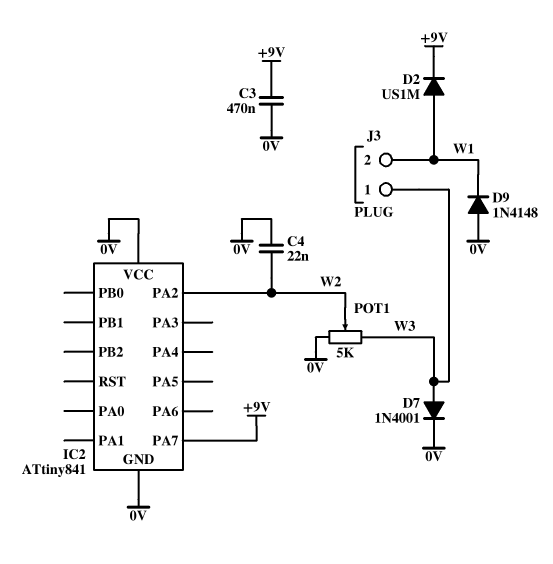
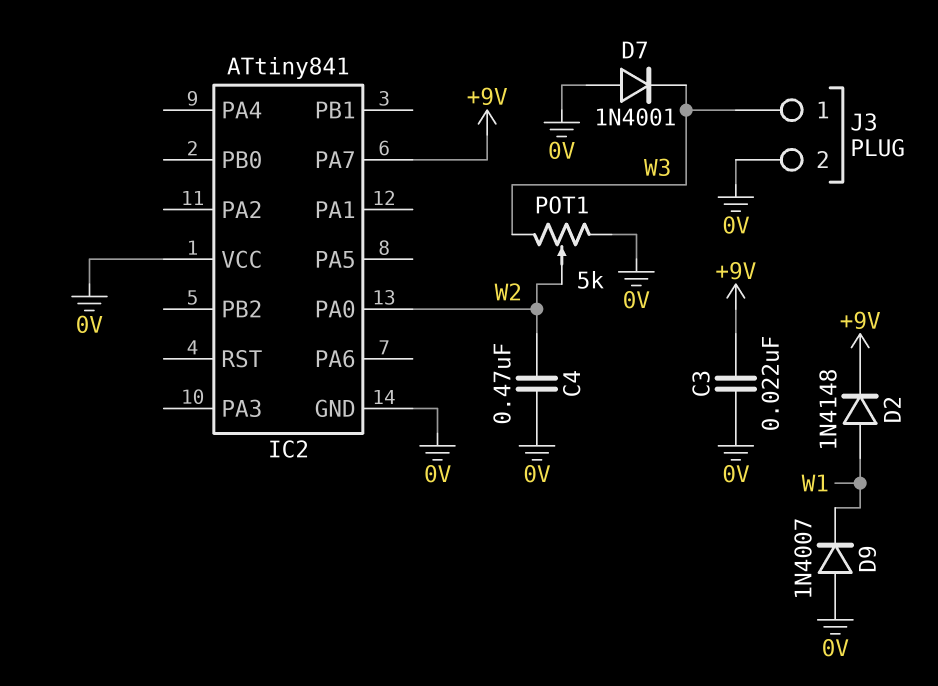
C3: 470nF (+9V, 0V) -> 22nF (+9V, 0V)
C4: 22nF (0V, W2) -> 470nF (0V, W2)
D2: diode US1M (A W1, K +9V) -> diode 1N4148 (A W1, K +9V)
D7: diode 1N4001 (A W3, K 0V) -> diode 1N4001 (A 0V, K W3)
D9: diode 1N4148 (A 0V, K W1) -> diode 1N4007 (A 0V, K W1)
IC2 pin PA0: none -> W2
IC2 pin PA2: W2 -> none
J3 pin 2: W1 -> 0V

—————

→ Activity
Make an exact copy of the lines running from the one with "D2: diode US1M" to the last line of the listing, including both ends.

→ Answer to this task
D2: diode US1M (A W1, K +9V) -> diode 1N4148 (A W1, K +9V)
D7: diode 1N4001 (A W3, K 0V) -> diode 1N4001 (A 0V, K W3)
D9: diode 1N4148 (A 0V, K W1) -> diode 1N4007 (A 0V, K W1)
IC2 pin PA0: none -> W2
IC2 pin PA2: W2 -> none
J3 pin 2: W1 -> 0V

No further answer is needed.